Dataset excerpts:

+++++

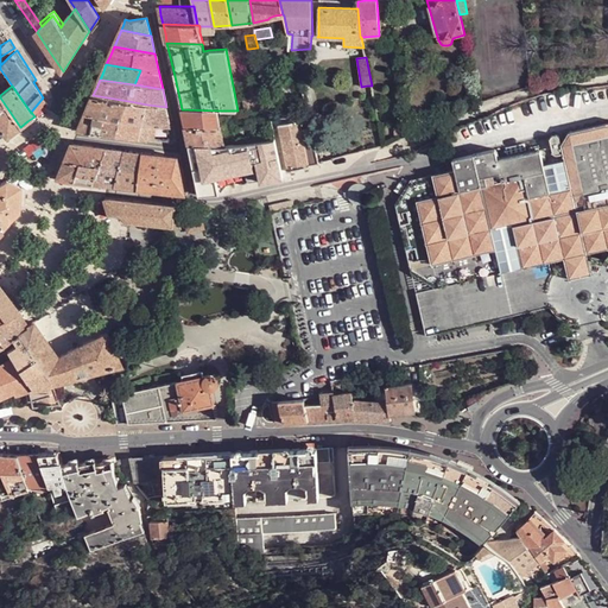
[(86,113),(121,119),(128,101),(93,95),(89,105),(86,113)]
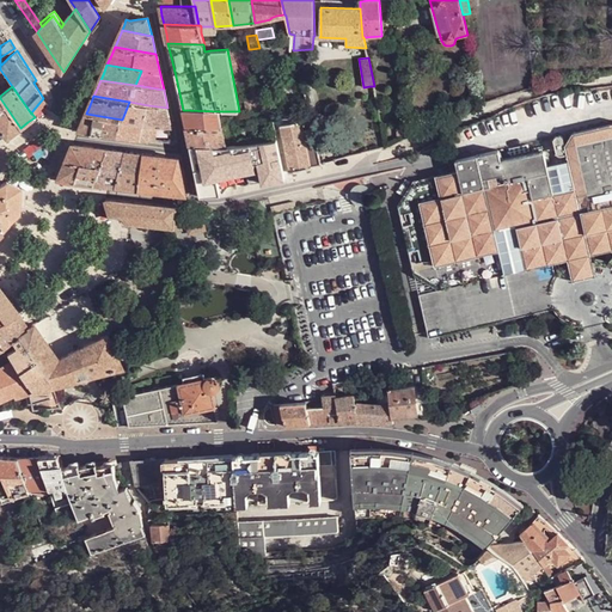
[(263,110),(271,109),(268,96),(261,97),(263,110)]
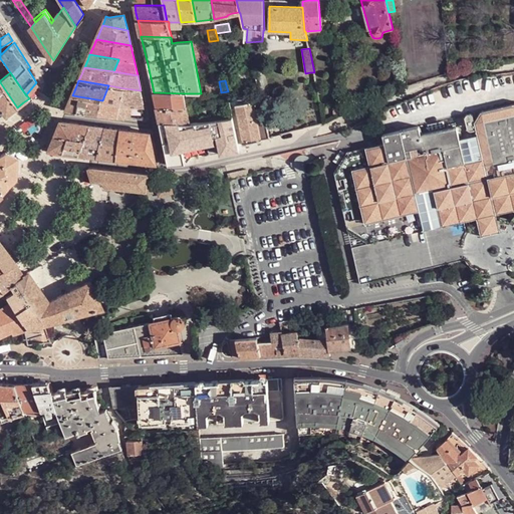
[(207,93),(221,92),(219,81),(205,83),(207,93)]
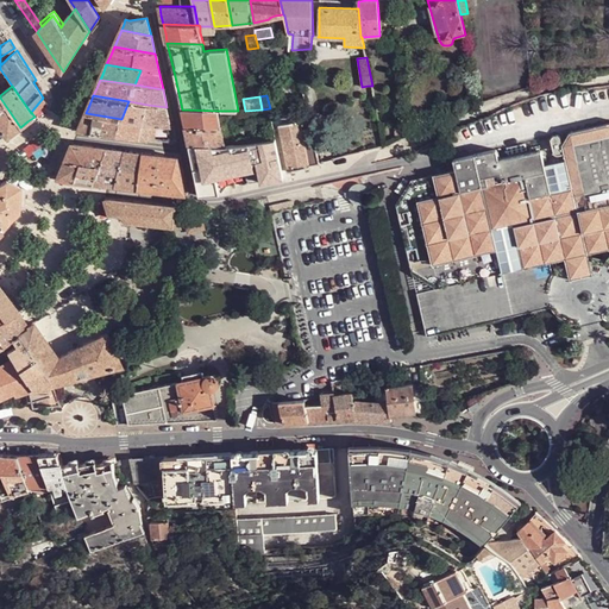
[(13,132),(20,127),(0,98),(0,129),(7,138),(13,132)]
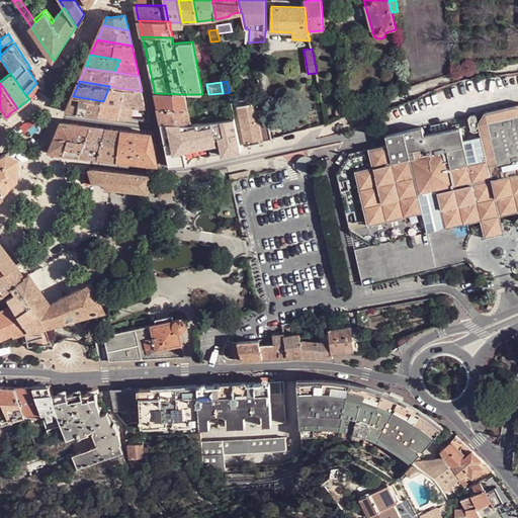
[(36,83),(26,95),(29,99),(39,86),(36,83)]
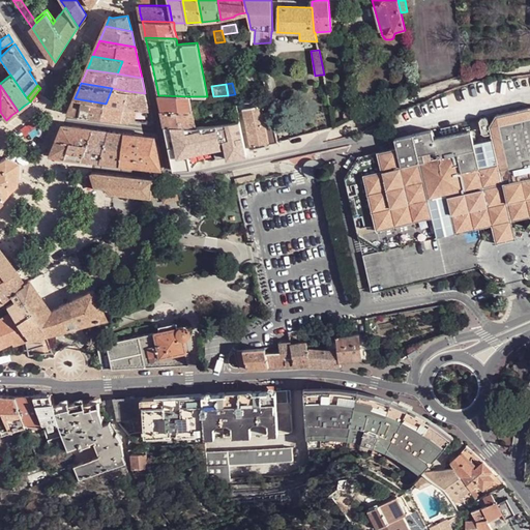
[(112,118),(122,120),(128,91),(112,88),(106,104),(101,118),(112,118)]
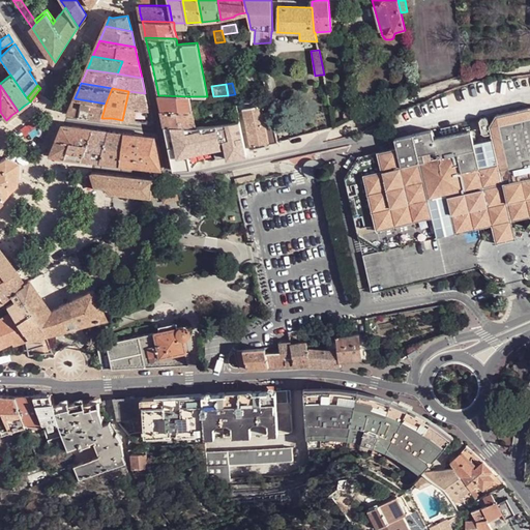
[(122,120),(135,121),(137,110),(143,110),(149,110),(145,93),(128,91),(122,120)]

+++++

> EXERCISE DIRECTIONS: Quote exactly, and nothing besides, the lines from the one with "[(263,110),(271,109),(268,96),(261,97),(263,110)]" through the end of the records above; include both ends and omit the pictures.

> FINAL ANSWER:
[(263,110),(271,109),(268,96),(261,97),(263,110)]
[(207,93),(221,92),(219,81),(205,83),(207,93)]
[(13,132),(20,127),(0,98),(0,129),(7,138),(13,132)]
[(36,83),(26,95),(29,99),(39,86),(36,83)]
[(112,118),(122,120),(128,91),(112,88),(106,104),(101,118),(112,118)]
[(122,120),(135,121),(137,110),(143,110),(149,110),(145,93),(128,91),(122,120)]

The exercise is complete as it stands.